Listeyi düzenleyin: geçtiği her yerde "centreline" yerine "centerline" yazın, geri kalan hiçbir şeye dokunmayın.
--*--
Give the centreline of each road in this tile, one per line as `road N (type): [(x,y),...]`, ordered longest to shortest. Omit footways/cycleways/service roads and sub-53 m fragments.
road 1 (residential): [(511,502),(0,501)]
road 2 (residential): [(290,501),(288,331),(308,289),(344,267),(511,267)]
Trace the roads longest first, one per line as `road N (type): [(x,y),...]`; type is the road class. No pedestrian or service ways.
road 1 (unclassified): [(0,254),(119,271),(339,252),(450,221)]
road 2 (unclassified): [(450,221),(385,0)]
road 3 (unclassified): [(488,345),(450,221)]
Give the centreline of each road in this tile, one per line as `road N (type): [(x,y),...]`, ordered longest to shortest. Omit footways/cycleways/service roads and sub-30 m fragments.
--*--
Yazılı çözüm:
Give the centerline of each road in this tile, one per line as `road N (type): [(x,y),...]`, ordered longest to shortest. Omit footways/cycleways/service roads and sub-53 m fragments.
road 1 (residential): [(511,502),(0,501)]
road 2 (residential): [(290,501),(288,331),(308,289),(344,267),(511,267)]
Trace the roads longest first, one per line as `road N (type): [(x,y),...]`; type is the road class. No pedestrian or service ways.
road 1 (unclassified): [(0,254),(119,271),(339,252),(450,221)]
road 2 (unclassified): [(450,221),(385,0)]
road 3 (unclassified): [(488,345),(450,221)]
Give the centerline of each road in this tile, one per line as `road N (type): [(x,y),...]`, ordered longest to shortest. Omit footways/cycleways/service roads and sub-30 m fragments.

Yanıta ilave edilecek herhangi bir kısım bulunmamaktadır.